Stored records:
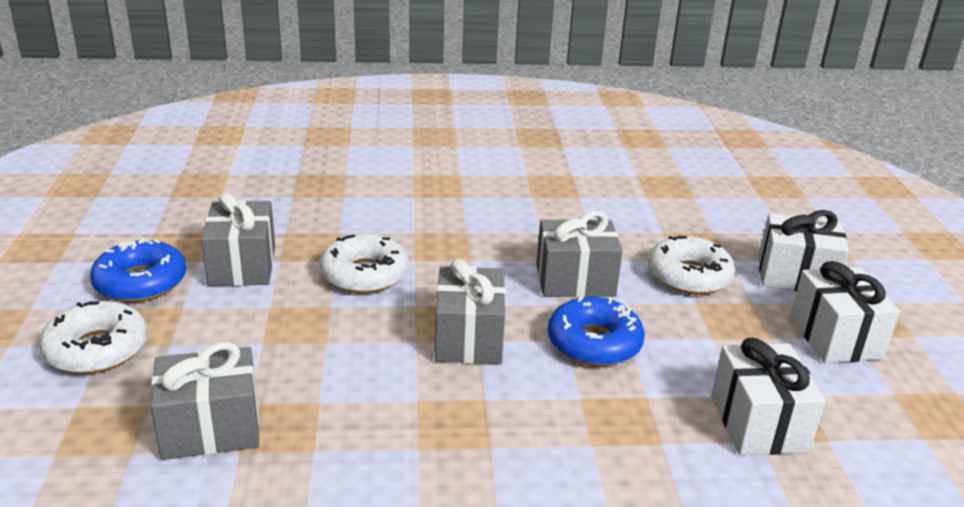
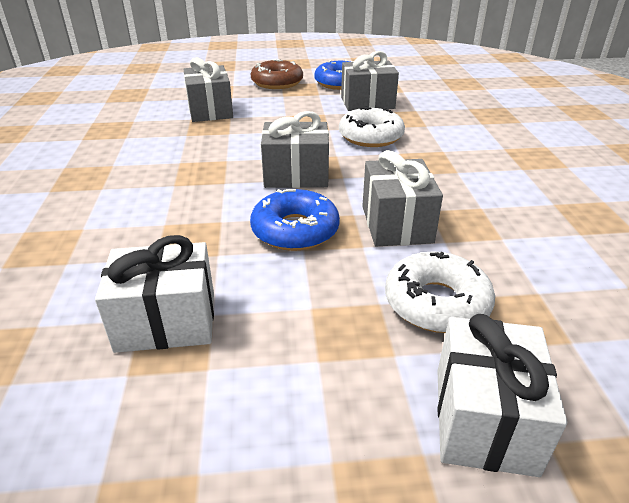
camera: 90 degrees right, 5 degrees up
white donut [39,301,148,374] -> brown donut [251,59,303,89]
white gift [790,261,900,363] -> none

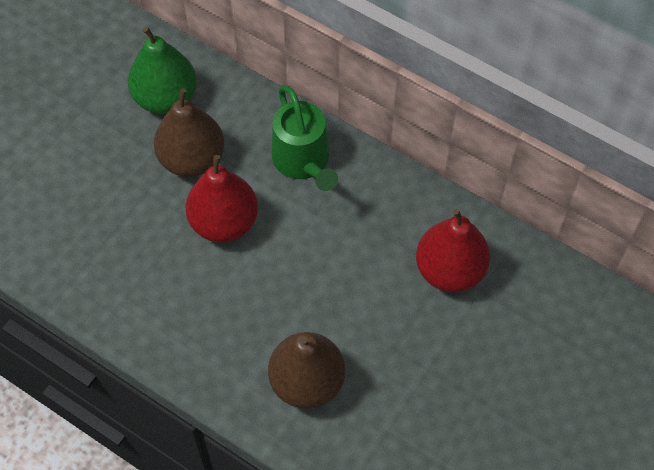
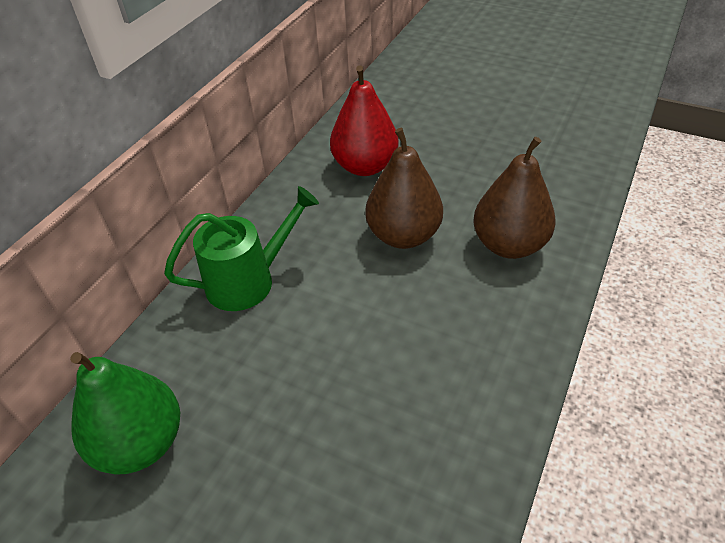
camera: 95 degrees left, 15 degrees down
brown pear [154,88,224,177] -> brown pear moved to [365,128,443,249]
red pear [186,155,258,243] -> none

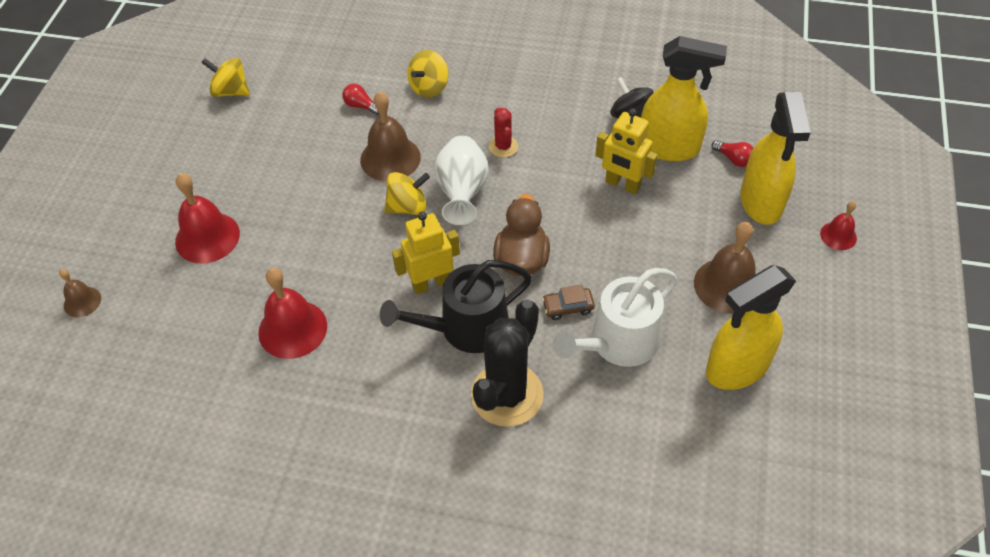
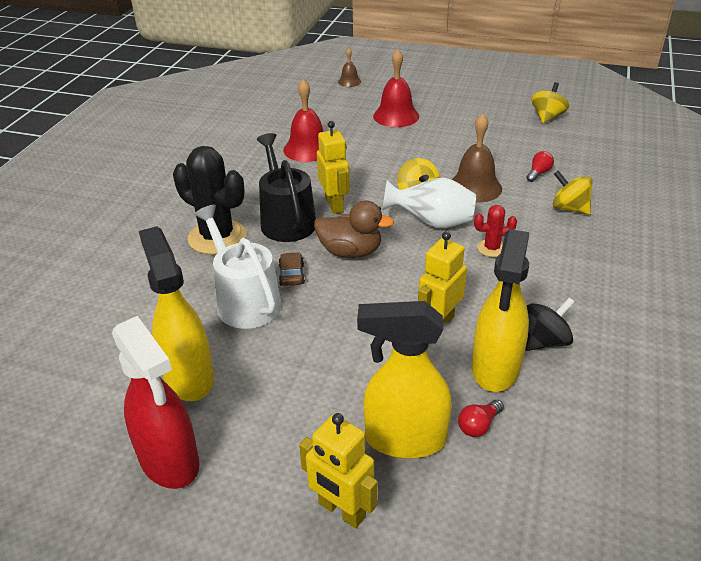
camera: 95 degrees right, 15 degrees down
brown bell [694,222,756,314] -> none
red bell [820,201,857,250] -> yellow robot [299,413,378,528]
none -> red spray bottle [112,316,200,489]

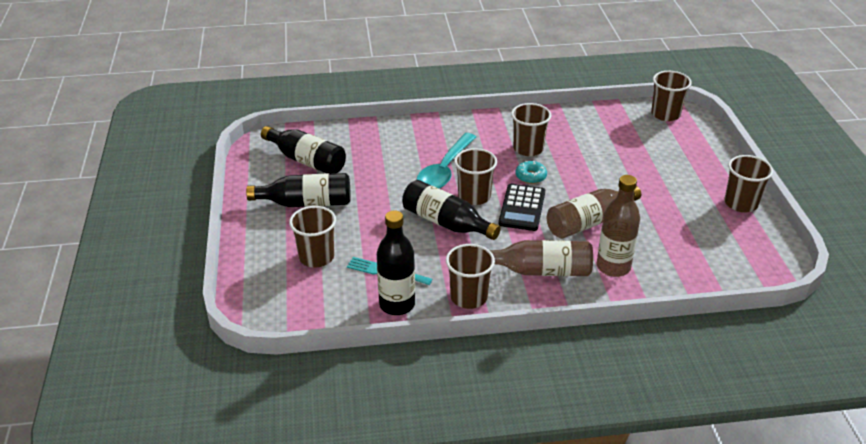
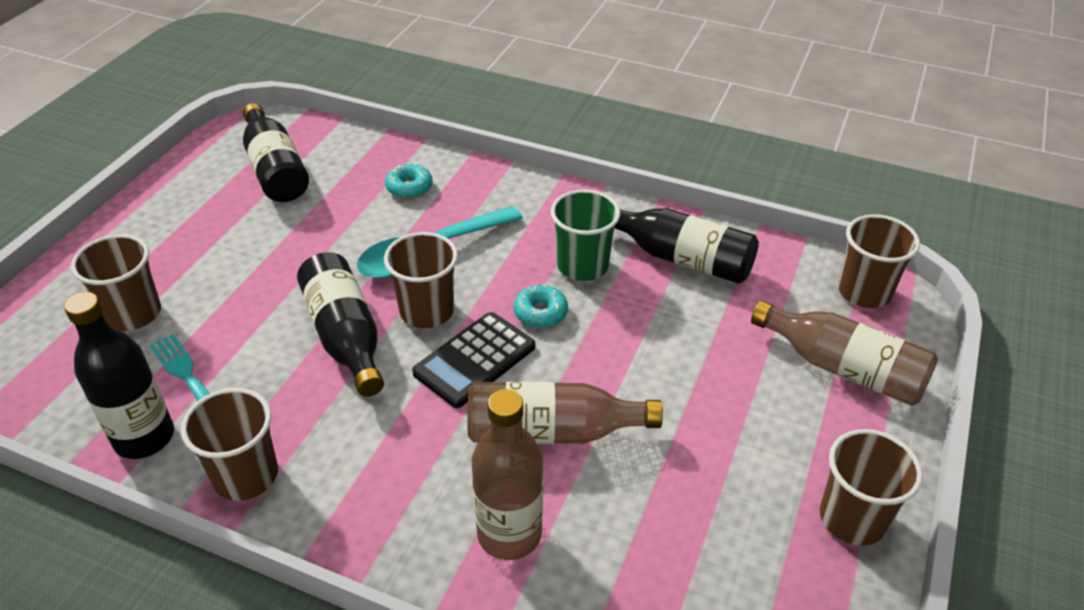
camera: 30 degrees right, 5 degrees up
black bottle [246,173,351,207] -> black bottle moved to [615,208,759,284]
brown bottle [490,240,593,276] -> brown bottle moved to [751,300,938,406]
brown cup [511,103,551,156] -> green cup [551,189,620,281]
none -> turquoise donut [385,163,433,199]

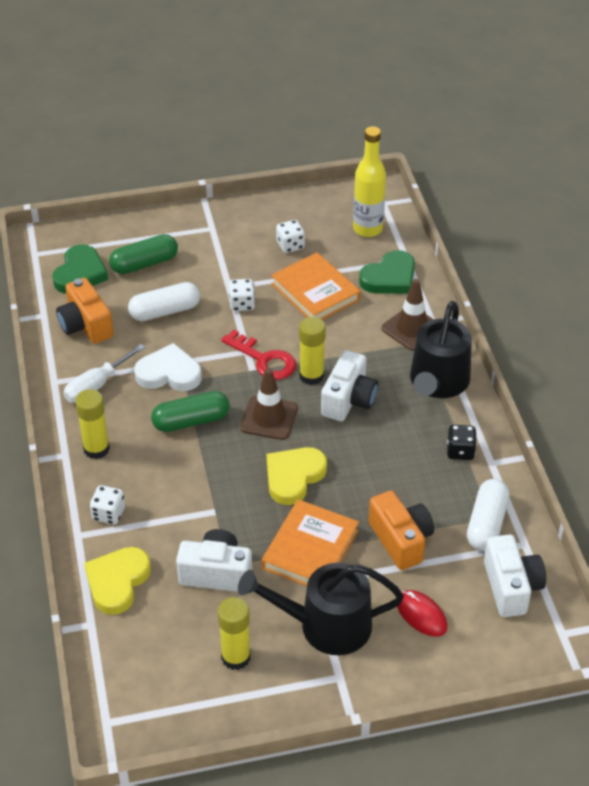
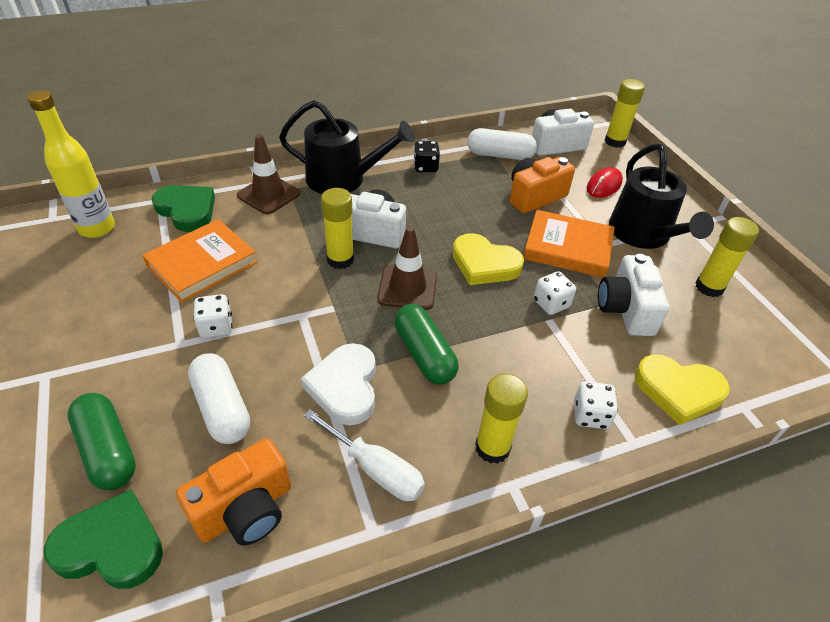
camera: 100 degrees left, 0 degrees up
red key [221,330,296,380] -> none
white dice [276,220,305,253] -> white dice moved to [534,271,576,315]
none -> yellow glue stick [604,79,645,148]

**Exercise:**
Exactly the lines from the one containing "camera: 95 degrees right, 15 degrees down" to the end of the records above, both end lines included, are to be printed, and no pictures with them.

**Output of the task:**
camera: 95 degrees right, 15 degrees down
brown bell [694,222,756,314] -> none
red bell [820,201,857,250] -> yellow robot [299,413,378,528]
none -> red spray bottle [112,316,200,489]

camera: 30 degrees right, 5 degrees up
black bottle [246,173,351,207] -> black bottle moved to [615,208,759,284]
brown bottle [490,240,593,276] -> brown bottle moved to [751,300,938,406]
brown cup [511,103,551,156] -> green cup [551,189,620,281]
none -> turquoise donut [385,163,433,199]

camera: 100 degrees left, 0 degrees up
red key [221,330,296,380] -> none
white dice [276,220,305,253] -> white dice moved to [534,271,576,315]
none -> yellow glue stick [604,79,645,148]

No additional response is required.